* _MATERIAL PROVIDED_:
__________
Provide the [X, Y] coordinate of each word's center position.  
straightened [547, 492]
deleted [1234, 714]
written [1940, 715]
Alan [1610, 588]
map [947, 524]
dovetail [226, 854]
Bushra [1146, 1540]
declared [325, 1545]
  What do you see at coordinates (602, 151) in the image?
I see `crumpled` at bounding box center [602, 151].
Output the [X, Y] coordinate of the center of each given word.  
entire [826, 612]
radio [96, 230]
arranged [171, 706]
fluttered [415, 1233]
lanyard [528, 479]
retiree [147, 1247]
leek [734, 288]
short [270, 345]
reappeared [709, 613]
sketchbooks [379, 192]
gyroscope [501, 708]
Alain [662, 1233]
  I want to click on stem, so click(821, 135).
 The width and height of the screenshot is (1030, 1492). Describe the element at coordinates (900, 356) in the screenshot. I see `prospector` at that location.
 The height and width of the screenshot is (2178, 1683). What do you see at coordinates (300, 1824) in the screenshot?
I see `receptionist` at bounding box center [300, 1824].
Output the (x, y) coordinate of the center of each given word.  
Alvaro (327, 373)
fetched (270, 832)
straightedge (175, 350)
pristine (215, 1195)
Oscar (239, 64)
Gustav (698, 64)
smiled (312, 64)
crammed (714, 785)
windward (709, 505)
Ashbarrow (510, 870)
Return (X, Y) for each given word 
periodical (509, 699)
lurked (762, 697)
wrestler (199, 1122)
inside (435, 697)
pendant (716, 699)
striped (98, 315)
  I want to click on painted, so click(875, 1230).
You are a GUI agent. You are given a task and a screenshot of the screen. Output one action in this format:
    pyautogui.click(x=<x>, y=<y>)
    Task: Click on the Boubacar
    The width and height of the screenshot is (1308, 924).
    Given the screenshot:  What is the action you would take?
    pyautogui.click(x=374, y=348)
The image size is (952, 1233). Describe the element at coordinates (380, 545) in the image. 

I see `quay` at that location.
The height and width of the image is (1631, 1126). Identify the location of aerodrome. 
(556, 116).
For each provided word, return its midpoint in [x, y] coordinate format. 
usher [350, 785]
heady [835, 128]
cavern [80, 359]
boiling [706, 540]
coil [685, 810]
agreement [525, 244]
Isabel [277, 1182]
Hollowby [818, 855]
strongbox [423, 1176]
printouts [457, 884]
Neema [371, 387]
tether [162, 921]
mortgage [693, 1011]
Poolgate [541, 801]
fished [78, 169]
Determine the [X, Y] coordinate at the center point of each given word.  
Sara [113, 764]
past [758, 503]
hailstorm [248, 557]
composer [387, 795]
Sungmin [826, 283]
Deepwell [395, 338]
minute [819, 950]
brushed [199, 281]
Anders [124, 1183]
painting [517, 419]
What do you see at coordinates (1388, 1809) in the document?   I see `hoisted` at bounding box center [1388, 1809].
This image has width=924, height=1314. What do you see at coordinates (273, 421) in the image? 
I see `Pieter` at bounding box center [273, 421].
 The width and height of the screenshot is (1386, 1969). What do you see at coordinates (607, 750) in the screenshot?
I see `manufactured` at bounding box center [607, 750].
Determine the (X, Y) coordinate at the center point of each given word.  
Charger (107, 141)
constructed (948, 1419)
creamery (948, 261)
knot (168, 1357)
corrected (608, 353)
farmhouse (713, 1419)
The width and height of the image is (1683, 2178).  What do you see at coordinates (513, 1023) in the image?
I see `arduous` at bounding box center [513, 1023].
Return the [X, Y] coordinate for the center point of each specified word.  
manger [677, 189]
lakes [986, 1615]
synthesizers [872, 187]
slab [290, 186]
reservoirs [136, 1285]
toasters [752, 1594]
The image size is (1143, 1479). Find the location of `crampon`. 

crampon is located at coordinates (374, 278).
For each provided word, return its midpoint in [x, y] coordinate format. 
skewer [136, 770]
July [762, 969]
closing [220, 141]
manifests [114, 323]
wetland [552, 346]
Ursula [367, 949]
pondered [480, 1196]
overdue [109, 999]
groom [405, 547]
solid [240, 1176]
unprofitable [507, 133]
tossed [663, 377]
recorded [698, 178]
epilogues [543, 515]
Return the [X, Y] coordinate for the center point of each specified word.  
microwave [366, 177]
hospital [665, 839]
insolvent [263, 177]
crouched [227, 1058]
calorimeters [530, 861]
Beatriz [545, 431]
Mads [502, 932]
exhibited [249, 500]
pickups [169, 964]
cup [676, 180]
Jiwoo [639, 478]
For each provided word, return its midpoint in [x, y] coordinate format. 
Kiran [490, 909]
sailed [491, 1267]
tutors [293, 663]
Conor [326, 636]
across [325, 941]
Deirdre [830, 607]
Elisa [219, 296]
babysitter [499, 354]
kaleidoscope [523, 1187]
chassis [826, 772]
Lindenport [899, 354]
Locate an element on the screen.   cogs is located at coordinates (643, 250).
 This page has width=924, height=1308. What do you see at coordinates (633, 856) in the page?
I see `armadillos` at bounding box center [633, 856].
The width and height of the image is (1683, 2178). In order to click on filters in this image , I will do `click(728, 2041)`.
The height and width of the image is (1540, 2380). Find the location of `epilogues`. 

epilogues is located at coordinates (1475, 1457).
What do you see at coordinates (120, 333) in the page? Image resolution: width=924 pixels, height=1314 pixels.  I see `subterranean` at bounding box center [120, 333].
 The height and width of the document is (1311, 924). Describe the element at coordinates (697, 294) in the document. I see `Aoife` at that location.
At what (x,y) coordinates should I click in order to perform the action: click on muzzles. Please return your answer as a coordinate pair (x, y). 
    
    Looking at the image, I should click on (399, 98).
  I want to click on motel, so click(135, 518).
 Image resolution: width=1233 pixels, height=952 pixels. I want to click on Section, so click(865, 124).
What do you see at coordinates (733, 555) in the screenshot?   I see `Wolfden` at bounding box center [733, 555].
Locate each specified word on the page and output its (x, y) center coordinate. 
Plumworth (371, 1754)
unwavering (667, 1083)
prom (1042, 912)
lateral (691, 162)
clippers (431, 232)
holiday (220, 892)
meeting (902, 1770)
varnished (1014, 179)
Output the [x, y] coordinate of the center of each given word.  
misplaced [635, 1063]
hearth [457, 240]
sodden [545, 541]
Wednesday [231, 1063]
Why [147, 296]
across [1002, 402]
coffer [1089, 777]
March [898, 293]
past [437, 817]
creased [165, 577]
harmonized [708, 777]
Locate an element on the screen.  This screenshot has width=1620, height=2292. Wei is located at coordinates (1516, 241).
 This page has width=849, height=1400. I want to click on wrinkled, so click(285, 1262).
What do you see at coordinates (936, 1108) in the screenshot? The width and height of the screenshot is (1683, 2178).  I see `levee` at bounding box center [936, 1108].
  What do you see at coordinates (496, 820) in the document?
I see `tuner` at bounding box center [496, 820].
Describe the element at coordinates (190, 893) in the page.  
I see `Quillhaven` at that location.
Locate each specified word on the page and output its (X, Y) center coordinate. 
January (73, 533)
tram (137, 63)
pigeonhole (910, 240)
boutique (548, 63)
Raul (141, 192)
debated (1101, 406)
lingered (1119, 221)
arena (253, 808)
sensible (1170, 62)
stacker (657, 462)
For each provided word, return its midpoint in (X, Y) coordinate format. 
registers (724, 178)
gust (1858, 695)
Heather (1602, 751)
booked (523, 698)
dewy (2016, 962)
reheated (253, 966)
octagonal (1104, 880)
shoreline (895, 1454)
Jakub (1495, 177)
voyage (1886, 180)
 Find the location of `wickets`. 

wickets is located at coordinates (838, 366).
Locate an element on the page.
__________
* _SHORT PROBLEM_: Convert every line of the rows above into a Markdown table with the columns No. and Line, numbering the lines in order and leaving out any blank ones.

* _ANSWER BELOW_:
| No. | Line |
|---|---|
| 1 | Provide the [X, Y] coordinate of each word's center position.   |
| 2 | straightened [547, 492] |
| 3 | deleted [1234, 714] |
| 4 | written [1940, 715] |
| 5 | Alan [1610, 588] |
| 6 | map [947, 524] |
| 7 | dovetail [226, 854] |
| 8 | Bushra [1146, 1540] |
| 9 | declared [325, 1545] |
| 10 |   What do you see at coordinates (602, 151) in the image? |
| 11 | I see `crumpled` at bounding box center [602, 151]. |
| 12 | Output the [X, Y] coordinate of the center of each given word.   |
| 13 | entire [826, 612] |
| 14 | radio [96, 230] |
| 15 | arranged [171, 706] |
| 16 | fluttered [415, 1233] |
| 17 | lanyard [528, 479] |
| 18 | retiree [147, 1247] |
| 19 | leek [734, 288] |
| 20 | short [270, 345] |
| 21 | reappeared [709, 613] |
| 22 | sketchbooks [379, 192] |
| 23 | gyroscope [501, 708] |
| 24 | Alain [662, 1233] |
| 25 |   I want to click on stem, so click(821, 135). |
| 26 |  The width and height of the screenshot is (1030, 1492). Describe the element at coordinates (900, 356) in the screenshot. I see `prospector` at that location. |
| 27 |  The height and width of the screenshot is (2178, 1683). What do you see at coordinates (300, 1824) in the screenshot? |
| 28 | I see `receptionist` at bounding box center [300, 1824]. |
| 29 | Output the (x, y) coordinate of the center of each given word.   |
| 30 | Alvaro (327, 373) |
| 31 | fetched (270, 832) |
| 32 | straightedge (175, 350) |
| 33 | pristine (215, 1195) |
| 34 | Oscar (239, 64) |
| 35 | Gustav (698, 64) |
| 36 | smiled (312, 64) |
| 37 | crammed (714, 785) |
| 38 | windward (709, 505) |
| 39 | Ashbarrow (510, 870) |
| 40 | Return (X, Y) for each given word  |
| 41 | periodical (509, 699) |
| 42 | lurked (762, 697) |
| 43 | wrestler (199, 1122) |
| 44 | inside (435, 697) |
| 45 | pendant (716, 699) |
| 46 | striped (98, 315) |
| 47 |   I want to click on painted, so click(875, 1230). |
| 48 | You are a GUI agent. You are given a task and a screenshot of the screen. Output one action in this format: |
| 49 |     pyautogui.click(x=<x>, y=<y>) |
| 50 |     Task: Click on the Boubacar |
| 51 |     The width and height of the screenshot is (1308, 924). |
| 52 |     Given the screenshot:  What is the action you would take? |
| 53 |     pyautogui.click(x=374, y=348) |
| 54 | The image size is (952, 1233). Describe the element at coordinates (380, 545) in the image.  |
| 55 | I see `quay` at that location. |
| 56 | The height and width of the image is (1631, 1126). Identify the location of aerodrome.  |
| 57 | (556, 116). |
| 58 | For each provided word, return its midpoint in [x, y] coordinate format.  |
| 59 | usher [350, 785] |
| 60 | heady [835, 128] |
| 61 | cavern [80, 359] |
| 62 | boiling [706, 540] |
| 63 | coil [685, 810] |
| 64 | agreement [525, 244] |
| 65 | Isabel [277, 1182] |
| 66 | Hollowby [818, 855] |
| 67 | strongbox [423, 1176] |
| 68 | printouts [457, 884] |
| 69 | Neema [371, 387] |
| 70 | tether [162, 921] |
| 71 | mortgage [693, 1011] |
| 72 | Poolgate [541, 801] |
| 73 | fished [78, 169] |
| 74 | Determine the [X, Y] coordinate at the center point of each given word.   |
| 75 | Sara [113, 764] |
| 76 | past [758, 503] |
| 77 | hailstorm [248, 557] |
| 78 | composer [387, 795] |
| 79 | Sungmin [826, 283] |
| 80 | Deepwell [395, 338] |
| 81 | minute [819, 950] |
| 82 | brushed [199, 281] |
| 83 | Anders [124, 1183] |
| 84 | painting [517, 419] |
| 85 | What do you see at coordinates (1388, 1809) in the document?   I see `hoisted` at bounding box center [1388, 1809]. |
| 86 | This image has width=924, height=1314. What do you see at coordinates (273, 421) in the image?  |
| 87 | I see `Pieter` at bounding box center [273, 421]. |
| 88 |  The width and height of the screenshot is (1386, 1969). What do you see at coordinates (607, 750) in the screenshot? |
| 89 | I see `manufactured` at bounding box center [607, 750]. |
| 90 | Determine the (X, Y) coordinate at the center point of each given word.   |
| 91 | Charger (107, 141) |
| 92 | constructed (948, 1419) |
| 93 | creamery (948, 261) |
| 94 | knot (168, 1357) |
| 95 | corrected (608, 353) |
| 96 | farmhouse (713, 1419) |
| 97 | The width and height of the image is (1683, 2178).  What do you see at coordinates (513, 1023) in the image? |
| 98 | I see `arduous` at bounding box center [513, 1023]. |
| 99 | Return the [X, Y] coordinate for the center point of each specified word.   |
| 100 | manger [677, 189] |
| 101 | lakes [986, 1615] |
| 102 | synthesizers [872, 187] |
| 103 | slab [290, 186] |
| 104 | reservoirs [136, 1285] |
| 105 | toasters [752, 1594] |
| 106 | The image size is (1143, 1479). Find the location of `crampon`.  |
| 107 | crampon is located at coordinates (374, 278). |
| 108 | For each provided word, return its midpoint in [x, y] coordinate format.  |
| 109 | skewer [136, 770] |
| 110 | July [762, 969] |
| 111 | closing [220, 141] |
| 112 | manifests [114, 323] |
| 113 | wetland [552, 346] |
| 114 | Ursula [367, 949] |
| 115 | pondered [480, 1196] |
| 116 | overdue [109, 999] |
| 117 | groom [405, 547] |
| 118 | solid [240, 1176] |
| 119 | unprofitable [507, 133] |
| 120 | tossed [663, 377] |
| 121 | recorded [698, 178] |
| 122 | epilogues [543, 515] |
| 123 | Return the [X, Y] coordinate for the center point of each specified word.   |
| 124 | microwave [366, 177] |
| 125 | hospital [665, 839] |
| 126 | insolvent [263, 177] |
| 127 | crouched [227, 1058] |
| 128 | calorimeters [530, 861] |
| 129 | Beatriz [545, 431] |
| 130 | Mads [502, 932] |
| 131 | exhibited [249, 500] |
| 132 | pickups [169, 964] |
| 133 | cup [676, 180] |
| 134 | Jiwoo [639, 478] |
| 135 | For each provided word, return its midpoint in [x, y] coordinate format.  |
| 136 | Kiran [490, 909] |
| 137 | sailed [491, 1267] |
| 138 | tutors [293, 663] |
| 139 | Conor [326, 636] |
| 140 | across [325, 941] |
| 141 | Deirdre [830, 607] |
| 142 | Elisa [219, 296] |
| 143 | babysitter [499, 354] |
| 144 | kaleidoscope [523, 1187] |
| 145 | chassis [826, 772] |
| 146 | Lindenport [899, 354] |
| 147 | Locate an element on the screen.   cogs is located at coordinates (643, 250). |
| 148 |  This page has width=924, height=1308. What do you see at coordinates (633, 856) in the page? |
| 149 | I see `armadillos` at bounding box center [633, 856]. |
| 150 | The width and height of the image is (1683, 2178). In order to click on filters in this image , I will do `click(728, 2041)`. |
| 151 | The height and width of the image is (1540, 2380). Find the location of `epilogues`.  |
| 152 | epilogues is located at coordinates (1475, 1457). |
| 153 | What do you see at coordinates (120, 333) in the page? Image resolution: width=924 pixels, height=1314 pixels.  I see `subterranean` at bounding box center [120, 333]. |
| 154 |  The height and width of the document is (1311, 924). Describe the element at coordinates (697, 294) in the document. I see `Aoife` at that location. |
| 155 | At what (x,y) coordinates should I click in order to perform the action: click on muzzles. Please return your answer as a coordinate pair (x, y).  |
| 156 |     Looking at the image, I should click on (399, 98). |
| 157 |   I want to click on motel, so click(135, 518). |
| 158 |  Image resolution: width=1233 pixels, height=952 pixels. I want to click on Section, so click(865, 124). |
| 159 | What do you see at coordinates (733, 555) in the screenshot?   I see `Wolfden` at bounding box center [733, 555]. |
| 160 | Locate each specified word on the page and output its (x, y) center coordinate.  |
| 161 | Plumworth (371, 1754) |
| 162 | unwavering (667, 1083) |
| 163 | prom (1042, 912) |
| 164 | lateral (691, 162) |
| 165 | clippers (431, 232) |
| 166 | holiday (220, 892) |
| 167 | meeting (902, 1770) |
| 168 | varnished (1014, 179) |
| 169 | Output the [x, y] coordinate of the center of each given word.   |
| 170 | misplaced [635, 1063] |
| 171 | hearth [457, 240] |
| 172 | sodden [545, 541] |
| 173 | Wednesday [231, 1063] |
| 174 | Why [147, 296] |
| 175 | across [1002, 402] |
| 176 | coffer [1089, 777] |
| 177 | March [898, 293] |
| 178 | past [437, 817] |
| 179 | creased [165, 577] |
| 180 | harmonized [708, 777] |
| 181 | Locate an element on the screen.  This screenshot has width=1620, height=2292. Wei is located at coordinates (1516, 241). |
| 182 |  This page has width=849, height=1400. I want to click on wrinkled, so click(285, 1262). |
| 183 | What do you see at coordinates (936, 1108) in the screenshot? The width and height of the screenshot is (1683, 2178).  I see `levee` at bounding box center [936, 1108]. |
| 184 |   What do you see at coordinates (496, 820) in the document? |
| 185 | I see `tuner` at bounding box center [496, 820]. |
| 186 | Describe the element at coordinates (190, 893) in the page.   |
| 187 | I see `Quillhaven` at that location. |
| 188 | Locate each specified word on the page and output its (X, Y) center coordinate.  |
| 189 | January (73, 533) |
| 190 | tram (137, 63) |
| 191 | pigeonhole (910, 240) |
| 192 | boutique (548, 63) |
| 193 | Raul (141, 192) |
| 194 | debated (1101, 406) |
| 195 | lingered (1119, 221) |
| 196 | arena (253, 808) |
| 197 | sensible (1170, 62) |
| 198 | stacker (657, 462) |
| 199 | For each provided word, return its midpoint in (X, Y) coordinate format.  |
| 200 | registers (724, 178) |
| 201 | gust (1858, 695) |
| 202 | Heather (1602, 751) |
| 203 | booked (523, 698) |
| 204 | dewy (2016, 962) |
| 205 | reheated (253, 966) |
| 206 | octagonal (1104, 880) |
| 207 | shoreline (895, 1454) |
| 208 | Jakub (1495, 177) |
| 209 | voyage (1886, 180) |
| 210 |  Find the location of `wickets`.  |
| 211 | wickets is located at coordinates (838, 366). |
| 212 | Locate an element on the page. |